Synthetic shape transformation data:

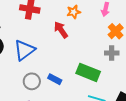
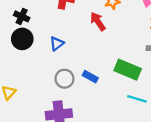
blue triangle: (24, 50) -> (57, 44), size x0.6

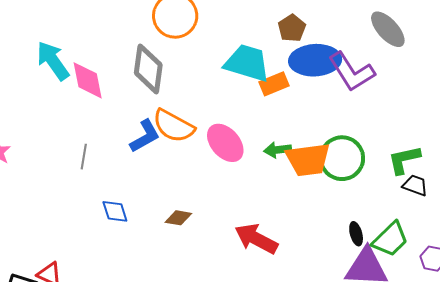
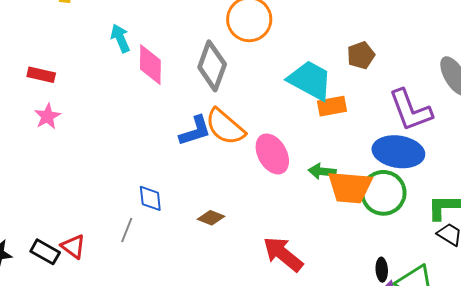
blue ellipse: (315, 60) -> (398, 152), moved
cyan arrow: (53, 61) -> (120, 38), size x0.7
gray line: (84, 157) -> (127, 230), moved

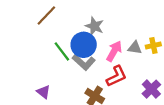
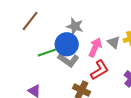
gray triangle: (135, 48) -> (114, 42), turned 40
green line: (62, 51) -> (47, 52), turned -66

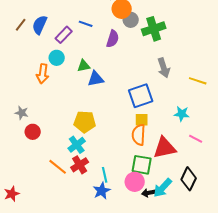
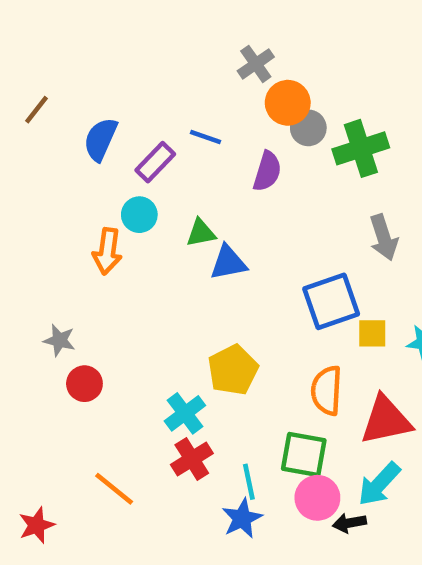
brown line: (21, 25) -> (37, 110), moved
yellow square: (142, 120) -> (372, 333), moved
yellow pentagon: (85, 122) -> (233, 370), moved, turned -30
green square: (142, 165) -> (304, 454), moved
orange line: (58, 167) -> (114, 489), moved
cyan arrow: (163, 188) -> (379, 484), moved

**Exercise objective**
From the first line above to the last, reproduce the records exactly but without the pictures.

**Exercise output**
blue triangle: (24, 50) -> (57, 44), size x0.6

blue ellipse: (315, 60) -> (398, 152), moved
cyan arrow: (53, 61) -> (120, 38), size x0.7
gray line: (84, 157) -> (127, 230), moved

gray triangle: (135, 48) -> (114, 42), turned 40
green line: (62, 51) -> (47, 52), turned -66

brown line: (21, 25) -> (37, 110), moved
yellow square: (142, 120) -> (372, 333), moved
yellow pentagon: (85, 122) -> (233, 370), moved, turned -30
green square: (142, 165) -> (304, 454), moved
orange line: (58, 167) -> (114, 489), moved
cyan arrow: (163, 188) -> (379, 484), moved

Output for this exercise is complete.